- Material supplied:
▼
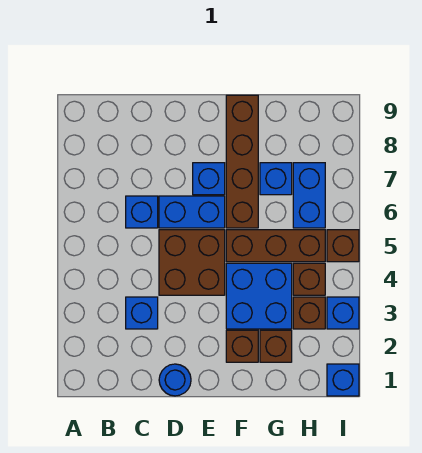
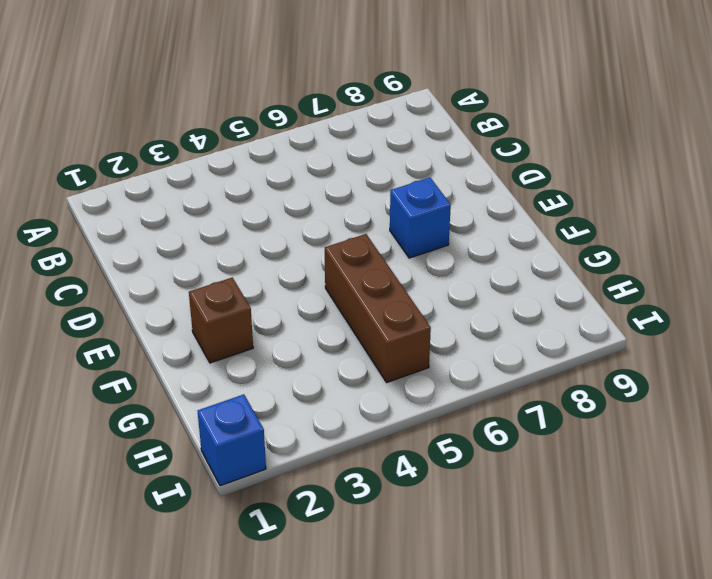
none -> blue brick C3 level 1
none -> blue brick C6 level 1
none -> blue round brick D1 level 1

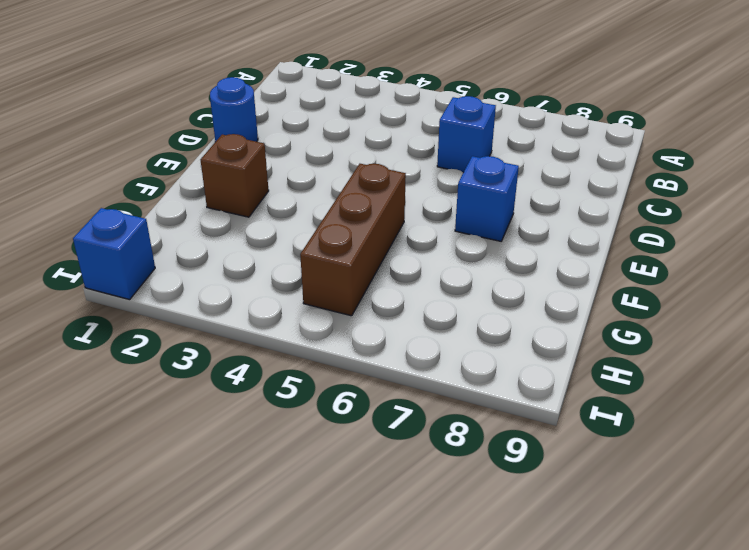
none -> blue brick C3 level 1
none -> brown brick D4:E5 level 1
none -> blue brick D6:E6 level 1

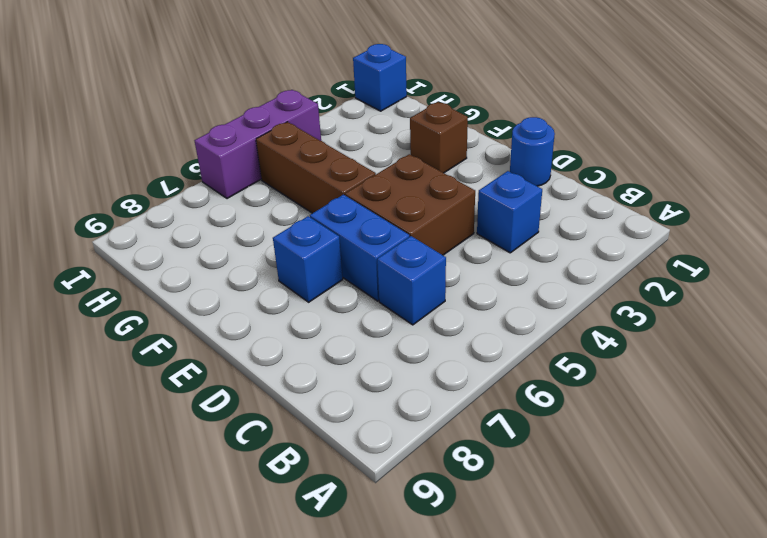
purple brick I4:I6 level 1 -> brown brick I5 level 1
none -> blue brick F3:G4 level 1
none -> brown brick F6:F9 level 1
none -> brown brick G2 level 1

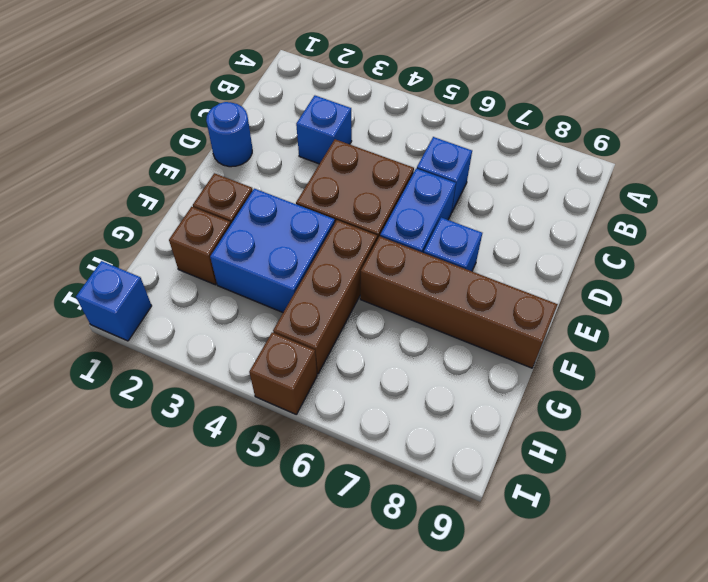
none -> blue brick G7 level 1
none -> brown brick H3 level 1
none -> brown brick H4 level 1

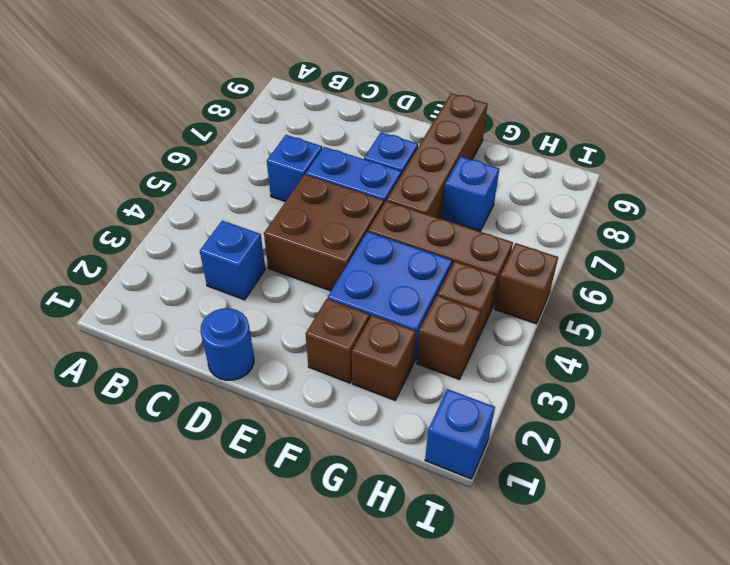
none -> blue brick H6:H7 level 1
none -> blue brick I3 level 1

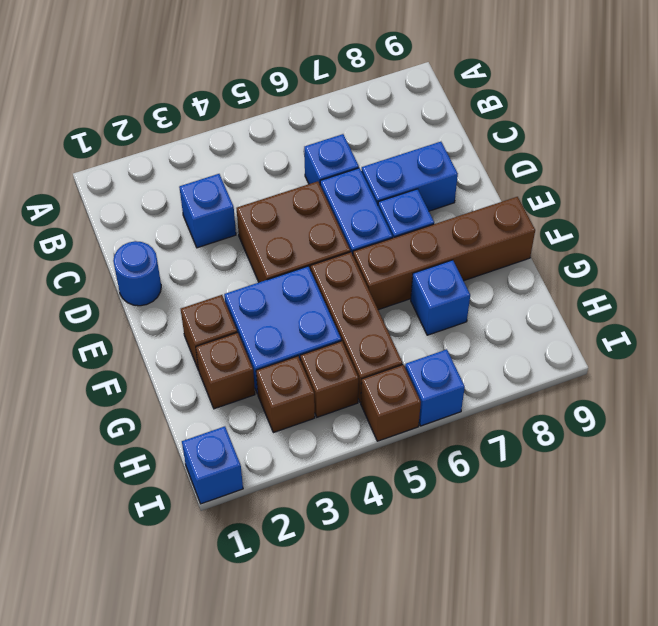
blue brick D7:D8 level 1 -> blue brick H6:H7 level 1
blue brick I6 level 1 -> blue brick I3 level 1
▲
- Problem requirements: Your copy should hold only the lines running from the one that contains "none -> blue brick C6 level 1" through the final line of the data; transcribe them exactly, both ends included, and leave pictures out.

- Answer space:
none -> blue brick C6 level 1
none -> blue round brick D1 level 1

none -> blue brick C3 level 1
none -> brown brick D4:E5 level 1
none -> blue brick D6:E6 level 1

purple brick I4:I6 level 1 -> brown brick I5 level 1
none -> blue brick F3:G4 level 1
none -> brown brick F6:F9 level 1
none -> brown brick G2 level 1

none -> blue brick G7 level 1
none -> brown brick H3 level 1
none -> brown brick H4 level 1

none -> blue brick H6:H7 level 1
none -> blue brick I3 level 1

blue brick D7:D8 level 1 -> blue brick H6:H7 level 1
blue brick I6 level 1 -> blue brick I3 level 1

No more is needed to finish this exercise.